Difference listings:
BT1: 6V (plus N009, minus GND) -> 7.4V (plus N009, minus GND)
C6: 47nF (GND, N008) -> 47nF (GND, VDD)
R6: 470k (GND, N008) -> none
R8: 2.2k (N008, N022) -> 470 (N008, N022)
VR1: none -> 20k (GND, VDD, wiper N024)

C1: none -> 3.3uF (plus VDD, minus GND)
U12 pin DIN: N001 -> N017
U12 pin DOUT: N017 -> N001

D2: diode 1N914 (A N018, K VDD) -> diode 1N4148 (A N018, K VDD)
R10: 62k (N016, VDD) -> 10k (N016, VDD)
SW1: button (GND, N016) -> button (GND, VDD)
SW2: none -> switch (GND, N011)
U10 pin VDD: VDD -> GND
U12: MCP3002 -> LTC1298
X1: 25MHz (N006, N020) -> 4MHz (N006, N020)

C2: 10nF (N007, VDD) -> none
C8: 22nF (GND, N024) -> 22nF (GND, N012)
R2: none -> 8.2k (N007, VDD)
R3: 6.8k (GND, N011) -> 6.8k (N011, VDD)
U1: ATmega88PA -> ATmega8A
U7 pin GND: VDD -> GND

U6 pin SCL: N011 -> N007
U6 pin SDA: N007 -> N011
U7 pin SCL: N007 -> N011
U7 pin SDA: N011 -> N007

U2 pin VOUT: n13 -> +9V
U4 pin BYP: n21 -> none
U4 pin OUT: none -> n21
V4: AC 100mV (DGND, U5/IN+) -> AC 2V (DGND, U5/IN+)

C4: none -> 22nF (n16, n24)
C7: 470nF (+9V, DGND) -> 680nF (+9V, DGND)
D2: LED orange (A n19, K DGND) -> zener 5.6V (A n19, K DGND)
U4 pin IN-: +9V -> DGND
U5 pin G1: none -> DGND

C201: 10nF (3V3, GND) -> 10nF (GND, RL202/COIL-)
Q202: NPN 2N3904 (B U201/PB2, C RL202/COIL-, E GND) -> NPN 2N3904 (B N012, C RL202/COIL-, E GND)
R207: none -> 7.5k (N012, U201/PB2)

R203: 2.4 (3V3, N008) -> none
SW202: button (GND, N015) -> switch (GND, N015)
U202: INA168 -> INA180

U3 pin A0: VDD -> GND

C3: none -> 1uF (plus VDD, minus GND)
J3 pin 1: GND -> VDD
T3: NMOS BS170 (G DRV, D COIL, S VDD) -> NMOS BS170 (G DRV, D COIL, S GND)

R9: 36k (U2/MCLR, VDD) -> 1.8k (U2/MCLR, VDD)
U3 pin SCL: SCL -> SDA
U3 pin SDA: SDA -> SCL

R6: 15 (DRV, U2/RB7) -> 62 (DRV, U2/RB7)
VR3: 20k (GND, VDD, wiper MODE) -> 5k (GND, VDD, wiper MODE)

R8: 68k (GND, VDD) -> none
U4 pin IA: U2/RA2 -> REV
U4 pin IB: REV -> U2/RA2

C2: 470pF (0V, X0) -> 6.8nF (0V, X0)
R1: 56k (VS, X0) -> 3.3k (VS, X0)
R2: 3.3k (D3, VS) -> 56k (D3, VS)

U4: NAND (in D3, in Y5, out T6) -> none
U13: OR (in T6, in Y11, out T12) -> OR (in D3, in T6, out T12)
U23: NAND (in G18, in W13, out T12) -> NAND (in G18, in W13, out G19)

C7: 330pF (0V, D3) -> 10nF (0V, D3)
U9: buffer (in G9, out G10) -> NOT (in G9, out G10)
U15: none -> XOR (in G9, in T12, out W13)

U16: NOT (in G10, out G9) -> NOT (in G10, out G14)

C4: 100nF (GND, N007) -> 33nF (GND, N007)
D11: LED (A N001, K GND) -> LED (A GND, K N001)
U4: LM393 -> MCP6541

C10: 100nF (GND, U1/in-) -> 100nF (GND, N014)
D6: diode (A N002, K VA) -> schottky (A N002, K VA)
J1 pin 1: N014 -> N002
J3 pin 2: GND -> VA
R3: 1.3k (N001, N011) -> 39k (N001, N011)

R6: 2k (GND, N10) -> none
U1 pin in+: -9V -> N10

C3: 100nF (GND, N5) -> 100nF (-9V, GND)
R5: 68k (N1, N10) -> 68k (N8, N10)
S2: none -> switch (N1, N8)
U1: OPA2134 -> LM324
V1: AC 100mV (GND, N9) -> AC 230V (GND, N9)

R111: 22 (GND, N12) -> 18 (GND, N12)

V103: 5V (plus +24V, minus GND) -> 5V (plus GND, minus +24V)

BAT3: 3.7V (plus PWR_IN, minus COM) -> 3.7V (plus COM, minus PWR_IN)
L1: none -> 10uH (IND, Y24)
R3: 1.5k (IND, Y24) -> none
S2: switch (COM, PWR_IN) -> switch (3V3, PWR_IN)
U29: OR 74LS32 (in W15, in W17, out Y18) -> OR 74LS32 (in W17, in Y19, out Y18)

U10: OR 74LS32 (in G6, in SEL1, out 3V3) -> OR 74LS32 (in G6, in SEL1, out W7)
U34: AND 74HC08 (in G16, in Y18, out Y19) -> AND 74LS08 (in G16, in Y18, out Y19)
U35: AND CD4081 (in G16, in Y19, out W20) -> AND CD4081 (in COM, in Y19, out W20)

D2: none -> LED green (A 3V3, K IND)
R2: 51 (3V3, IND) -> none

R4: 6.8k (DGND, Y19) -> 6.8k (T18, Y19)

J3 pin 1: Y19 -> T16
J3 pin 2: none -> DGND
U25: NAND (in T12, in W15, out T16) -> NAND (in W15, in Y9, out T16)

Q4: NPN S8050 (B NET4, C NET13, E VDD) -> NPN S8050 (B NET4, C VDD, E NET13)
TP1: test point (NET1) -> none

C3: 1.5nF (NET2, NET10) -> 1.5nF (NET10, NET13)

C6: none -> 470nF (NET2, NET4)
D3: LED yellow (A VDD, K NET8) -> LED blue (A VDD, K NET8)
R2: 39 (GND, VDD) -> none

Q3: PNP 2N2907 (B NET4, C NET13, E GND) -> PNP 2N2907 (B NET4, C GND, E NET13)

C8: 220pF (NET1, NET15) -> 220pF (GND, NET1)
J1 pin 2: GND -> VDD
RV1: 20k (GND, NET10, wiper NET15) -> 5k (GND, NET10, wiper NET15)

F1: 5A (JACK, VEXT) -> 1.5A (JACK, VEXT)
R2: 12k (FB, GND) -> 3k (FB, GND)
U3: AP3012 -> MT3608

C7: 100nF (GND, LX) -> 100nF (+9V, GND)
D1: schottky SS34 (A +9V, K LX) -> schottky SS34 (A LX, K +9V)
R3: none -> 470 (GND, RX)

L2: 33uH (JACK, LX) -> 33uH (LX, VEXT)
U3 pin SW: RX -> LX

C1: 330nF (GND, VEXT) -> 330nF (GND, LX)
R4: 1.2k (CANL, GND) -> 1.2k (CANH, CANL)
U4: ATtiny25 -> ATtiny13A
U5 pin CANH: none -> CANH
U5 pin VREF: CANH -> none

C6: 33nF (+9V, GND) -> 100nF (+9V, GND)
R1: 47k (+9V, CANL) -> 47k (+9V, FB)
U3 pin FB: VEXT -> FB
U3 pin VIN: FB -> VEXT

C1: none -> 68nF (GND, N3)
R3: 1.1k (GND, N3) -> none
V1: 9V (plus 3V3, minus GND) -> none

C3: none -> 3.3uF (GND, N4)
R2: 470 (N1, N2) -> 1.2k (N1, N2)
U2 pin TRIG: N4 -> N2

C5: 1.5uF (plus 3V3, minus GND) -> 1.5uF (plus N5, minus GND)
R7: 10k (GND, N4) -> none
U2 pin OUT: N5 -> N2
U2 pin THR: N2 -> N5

**Exercise:**
Write the records out once more, exactly as shown.

**Response area:**
BT1: 6V (plus N009, minus GND) -> 7.4V (plus N009, minus GND)
C6: 47nF (GND, N008) -> 47nF (GND, VDD)
R6: 470k (GND, N008) -> none
R8: 2.2k (N008, N022) -> 470 (N008, N022)
VR1: none -> 20k (GND, VDD, wiper N024)

C1: none -> 3.3uF (plus VDD, minus GND)
U12 pin DIN: N001 -> N017
U12 pin DOUT: N017 -> N001

D2: diode 1N914 (A N018, K VDD) -> diode 1N4148 (A N018, K VDD)
R10: 62k (N016, VDD) -> 10k (N016, VDD)
SW1: button (GND, N016) -> button (GND, VDD)
SW2: none -> switch (GND, N011)
U10 pin VDD: VDD -> GND
U12: MCP3002 -> LTC1298
X1: 25MHz (N006, N020) -> 4MHz (N006, N020)

C2: 10nF (N007, VDD) -> none
C8: 22nF (GND, N024) -> 22nF (GND, N012)
R2: none -> 8.2k (N007, VDD)
R3: 6.8k (GND, N011) -> 6.8k (N011, VDD)
U1: ATmega88PA -> ATmega8A
U7 pin GND: VDD -> GND

U6 pin SCL: N011 -> N007
U6 pin SDA: N007 -> N011
U7 pin SCL: N007 -> N011
U7 pin SDA: N011 -> N007

U2 pin VOUT: n13 -> +9V
U4 pin BYP: n21 -> none
U4 pin OUT: none -> n21
V4: AC 100mV (DGND, U5/IN+) -> AC 2V (DGND, U5/IN+)

C4: none -> 22nF (n16, n24)
C7: 470nF (+9V, DGND) -> 680nF (+9V, DGND)
D2: LED orange (A n19, K DGND) -> zener 5.6V (A n19, K DGND)
U4 pin IN-: +9V -> DGND
U5 pin G1: none -> DGND

C201: 10nF (3V3, GND) -> 10nF (GND, RL202/COIL-)
Q202: NPN 2N3904 (B U201/PB2, C RL202/COIL-, E GND) -> NPN 2N3904 (B N012, C RL202/COIL-, E GND)
R207: none -> 7.5k (N012, U201/PB2)

R203: 2.4 (3V3, N008) -> none
SW202: button (GND, N015) -> switch (GND, N015)
U202: INA168 -> INA180

U3 pin A0: VDD -> GND

C3: none -> 1uF (plus VDD, minus GND)
J3 pin 1: GND -> VDD
T3: NMOS BS170 (G DRV, D COIL, S VDD) -> NMOS BS170 (G DRV, D COIL, S GND)

R9: 36k (U2/MCLR, VDD) -> 1.8k (U2/MCLR, VDD)
U3 pin SCL: SCL -> SDA
U3 pin SDA: SDA -> SCL

R6: 15 (DRV, U2/RB7) -> 62 (DRV, U2/RB7)
VR3: 20k (GND, VDD, wiper MODE) -> 5k (GND, VDD, wiper MODE)

R8: 68k (GND, VDD) -> none
U4 pin IA: U2/RA2 -> REV
U4 pin IB: REV -> U2/RA2

C2: 470pF (0V, X0) -> 6.8nF (0V, X0)
R1: 56k (VS, X0) -> 3.3k (VS, X0)
R2: 3.3k (D3, VS) -> 56k (D3, VS)

U4: NAND (in D3, in Y5, out T6) -> none
U13: OR (in T6, in Y11, out T12) -> OR (in D3, in T6, out T12)
U23: NAND (in G18, in W13, out T12) -> NAND (in G18, in W13, out G19)

C7: 330pF (0V, D3) -> 10nF (0V, D3)
U9: buffer (in G9, out G10) -> NOT (in G9, out G10)
U15: none -> XOR (in G9, in T12, out W13)

U16: NOT (in G10, out G9) -> NOT (in G10, out G14)

C4: 100nF (GND, N007) -> 33nF (GND, N007)
D11: LED (A N001, K GND) -> LED (A GND, K N001)
U4: LM393 -> MCP6541

C10: 100nF (GND, U1/in-) -> 100nF (GND, N014)
D6: diode (A N002, K VA) -> schottky (A N002, K VA)
J1 pin 1: N014 -> N002
J3 pin 2: GND -> VA
R3: 1.3k (N001, N011) -> 39k (N001, N011)

R6: 2k (GND, N10) -> none
U1 pin in+: -9V -> N10

C3: 100nF (GND, N5) -> 100nF (-9V, GND)
R5: 68k (N1, N10) -> 68k (N8, N10)
S2: none -> switch (N1, N8)
U1: OPA2134 -> LM324
V1: AC 100mV (GND, N9) -> AC 230V (GND, N9)

R111: 22 (GND, N12) -> 18 (GND, N12)

V103: 5V (plus +24V, minus GND) -> 5V (plus GND, minus +24V)

BAT3: 3.7V (plus PWR_IN, minus COM) -> 3.7V (plus COM, minus PWR_IN)
L1: none -> 10uH (IND, Y24)
R3: 1.5k (IND, Y24) -> none
S2: switch (COM, PWR_IN) -> switch (3V3, PWR_IN)
U29: OR 74LS32 (in W15, in W17, out Y18) -> OR 74LS32 (in W17, in Y19, out Y18)

U10: OR 74LS32 (in G6, in SEL1, out 3V3) -> OR 74LS32 (in G6, in SEL1, out W7)
U34: AND 74HC08 (in G16, in Y18, out Y19) -> AND 74LS08 (in G16, in Y18, out Y19)
U35: AND CD4081 (in G16, in Y19, out W20) -> AND CD4081 (in COM, in Y19, out W20)

D2: none -> LED green (A 3V3, K IND)
R2: 51 (3V3, IND) -> none

R4: 6.8k (DGND, Y19) -> 6.8k (T18, Y19)

J3 pin 1: Y19 -> T16
J3 pin 2: none -> DGND
U25: NAND (in T12, in W15, out T16) -> NAND (in W15, in Y9, out T16)

Q4: NPN S8050 (B NET4, C NET13, E VDD) -> NPN S8050 (B NET4, C VDD, E NET13)
TP1: test point (NET1) -> none

C3: 1.5nF (NET2, NET10) -> 1.5nF (NET10, NET13)

C6: none -> 470nF (NET2, NET4)
D3: LED yellow (A VDD, K NET8) -> LED blue (A VDD, K NET8)
R2: 39 (GND, VDD) -> none

Q3: PNP 2N2907 (B NET4, C NET13, E GND) -> PNP 2N2907 (B NET4, C GND, E NET13)

C8: 220pF (NET1, NET15) -> 220pF (GND, NET1)
J1 pin 2: GND -> VDD
RV1: 20k (GND, NET10, wiper NET15) -> 5k (GND, NET10, wiper NET15)

F1: 5A (JACK, VEXT) -> 1.5A (JACK, VEXT)
R2: 12k (FB, GND) -> 3k (FB, GND)
U3: AP3012 -> MT3608

C7: 100nF (GND, LX) -> 100nF (+9V, GND)
D1: schottky SS34 (A +9V, K LX) -> schottky SS34 (A LX, K +9V)
R3: none -> 470 (GND, RX)

L2: 33uH (JACK, LX) -> 33uH (LX, VEXT)
U3 pin SW: RX -> LX

C1: 330nF (GND, VEXT) -> 330nF (GND, LX)
R4: 1.2k (CANL, GND) -> 1.2k (CANH, CANL)
U4: ATtiny25 -> ATtiny13A
U5 pin CANH: none -> CANH
U5 pin VREF: CANH -> none

C6: 33nF (+9V, GND) -> 100nF (+9V, GND)
R1: 47k (+9V, CANL) -> 47k (+9V, FB)
U3 pin FB: VEXT -> FB
U3 pin VIN: FB -> VEXT

C1: none -> 68nF (GND, N3)
R3: 1.1k (GND, N3) -> none
V1: 9V (plus 3V3, minus GND) -> none

C3: none -> 3.3uF (GND, N4)
R2: 470 (N1, N2) -> 1.2k (N1, N2)
U2 pin TRIG: N4 -> N2

C5: 1.5uF (plus 3V3, minus GND) -> 1.5uF (plus N5, minus GND)
R7: 10k (GND, N4) -> none
U2 pin OUT: N5 -> N2
U2 pin THR: N2 -> N5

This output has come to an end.